◆ STUDY MATERIAL ◆
::::::::
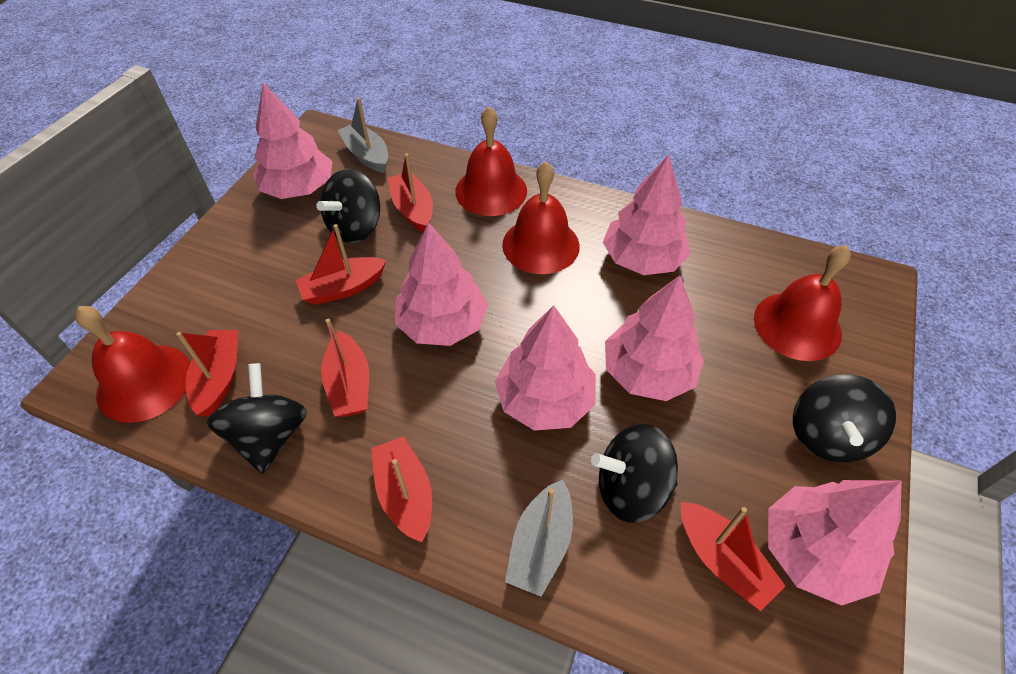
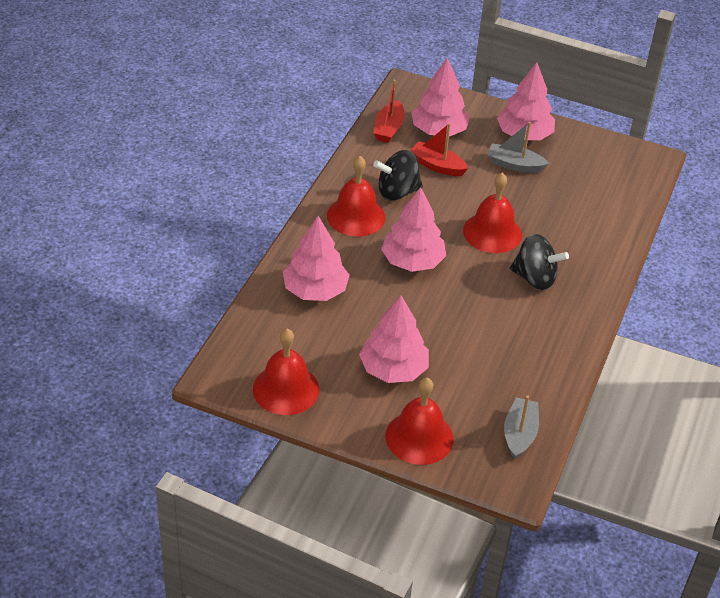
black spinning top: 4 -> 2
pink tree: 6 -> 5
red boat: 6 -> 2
::::::::
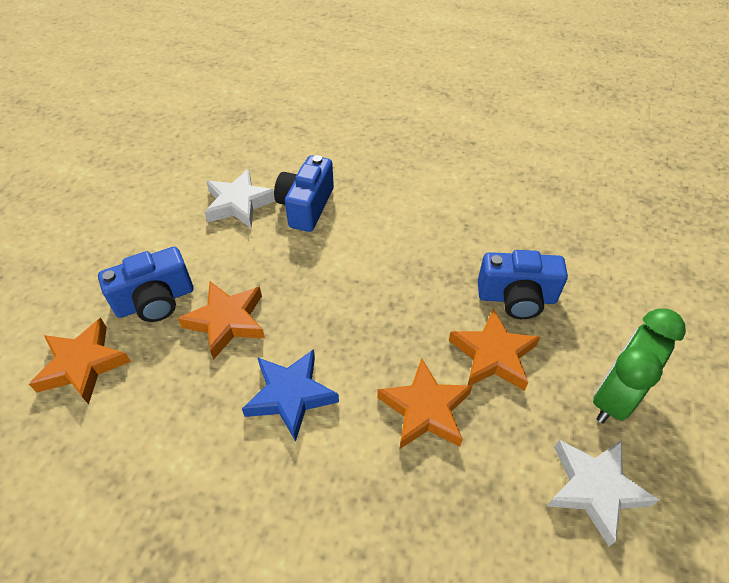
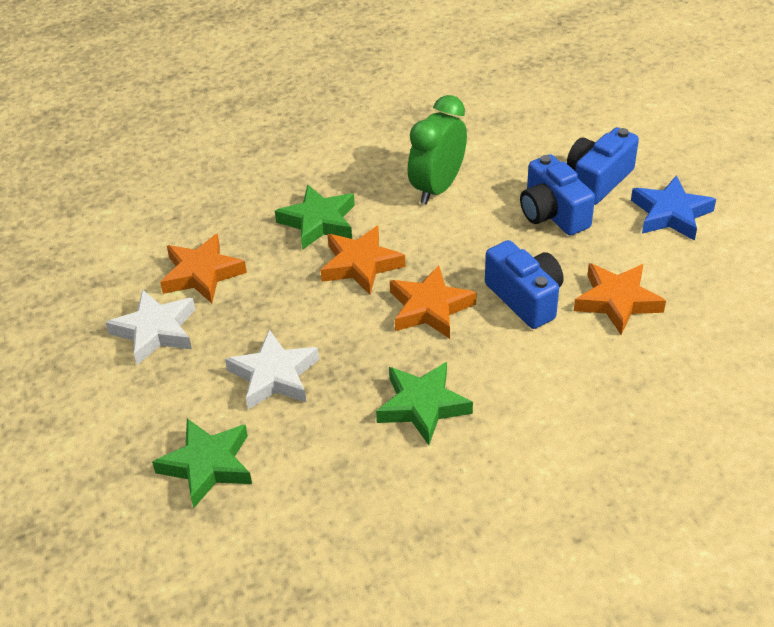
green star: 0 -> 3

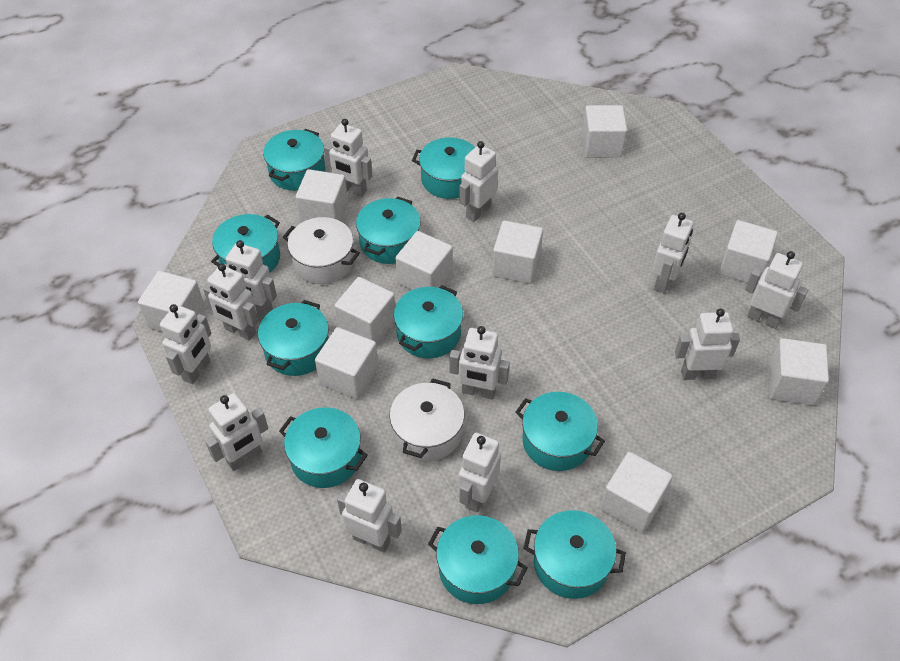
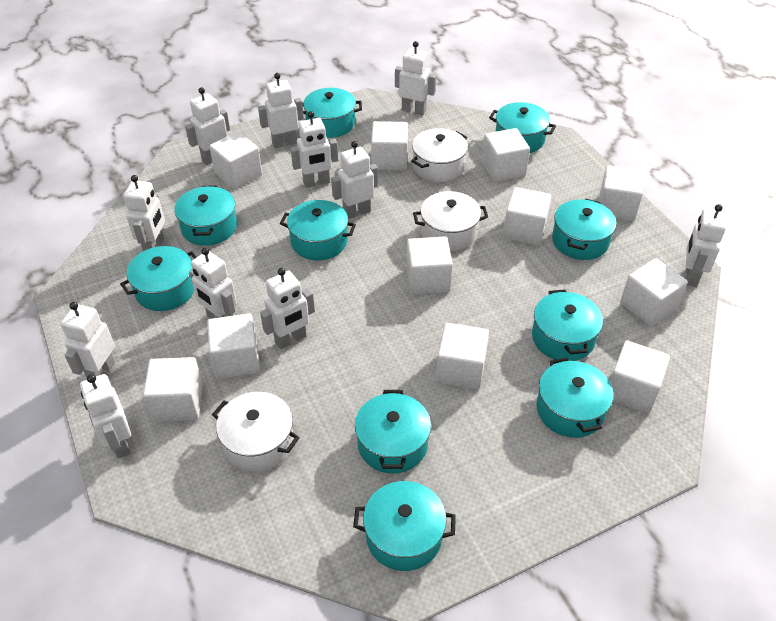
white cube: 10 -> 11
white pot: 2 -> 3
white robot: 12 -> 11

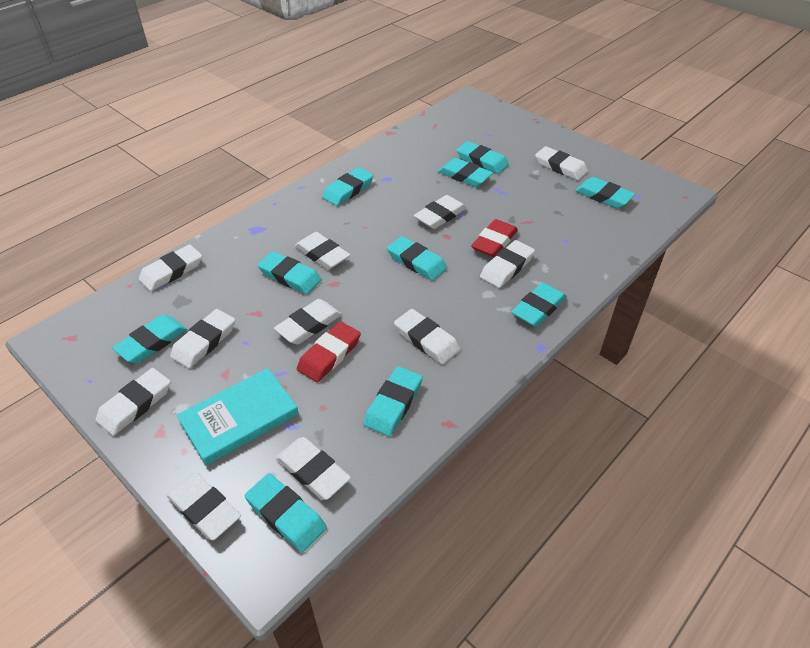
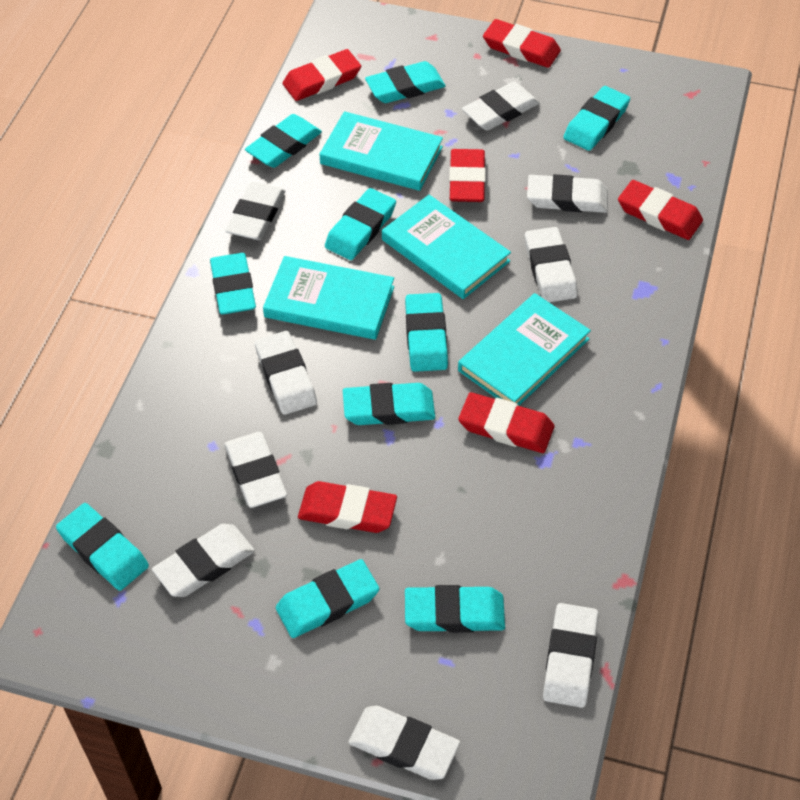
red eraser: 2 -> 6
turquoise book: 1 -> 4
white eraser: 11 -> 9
::::::::
◆ TASK REQUIREMENTS ◆
Every line in the records above that contains the word "white" should be copied out.

◆ TASK ANSWER ◆
white cube: 10 -> 11
white pot: 2 -> 3
white robot: 12 -> 11
white eraser: 11 -> 9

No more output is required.